Data supplied: Begin

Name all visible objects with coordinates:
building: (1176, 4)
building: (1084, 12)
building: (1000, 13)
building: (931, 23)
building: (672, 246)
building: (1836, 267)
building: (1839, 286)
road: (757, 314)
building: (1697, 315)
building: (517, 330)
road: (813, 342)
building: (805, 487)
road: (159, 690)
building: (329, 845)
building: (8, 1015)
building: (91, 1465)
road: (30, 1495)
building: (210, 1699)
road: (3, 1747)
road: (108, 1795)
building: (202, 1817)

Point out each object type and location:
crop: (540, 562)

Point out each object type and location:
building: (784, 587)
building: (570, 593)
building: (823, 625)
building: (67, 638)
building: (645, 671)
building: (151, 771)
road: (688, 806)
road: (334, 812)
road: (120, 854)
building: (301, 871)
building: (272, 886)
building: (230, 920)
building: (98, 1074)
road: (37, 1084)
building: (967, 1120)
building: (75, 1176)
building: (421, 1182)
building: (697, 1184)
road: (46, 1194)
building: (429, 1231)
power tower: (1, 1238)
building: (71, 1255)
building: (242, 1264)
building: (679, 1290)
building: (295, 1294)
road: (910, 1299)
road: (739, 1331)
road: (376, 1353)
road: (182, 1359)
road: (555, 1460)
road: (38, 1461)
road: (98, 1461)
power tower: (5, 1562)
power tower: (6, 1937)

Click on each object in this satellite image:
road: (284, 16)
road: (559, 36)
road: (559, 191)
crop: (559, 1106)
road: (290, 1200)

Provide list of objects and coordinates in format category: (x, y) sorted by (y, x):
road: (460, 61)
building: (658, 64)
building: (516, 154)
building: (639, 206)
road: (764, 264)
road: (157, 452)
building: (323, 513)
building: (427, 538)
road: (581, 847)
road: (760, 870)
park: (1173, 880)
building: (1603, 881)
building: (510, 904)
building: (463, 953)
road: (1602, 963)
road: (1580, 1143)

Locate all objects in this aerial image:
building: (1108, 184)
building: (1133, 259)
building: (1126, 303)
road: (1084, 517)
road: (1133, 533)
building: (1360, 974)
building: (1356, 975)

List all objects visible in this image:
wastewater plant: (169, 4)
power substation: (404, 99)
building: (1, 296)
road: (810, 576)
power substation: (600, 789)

Data supplied: End

Task objective:
Beginning at the line that holds "Locate all objects", write out word for word each line through the end of the records.

Completed task:
Locate all objects in this aerial image:
building: (1108, 184)
building: (1133, 259)
building: (1126, 303)
road: (1084, 517)
road: (1133, 533)
building: (1360, 974)
building: (1356, 975)

List all objects visible in this image:
wastewater plant: (169, 4)
power substation: (404, 99)
building: (1, 296)
road: (810, 576)
power substation: (600, 789)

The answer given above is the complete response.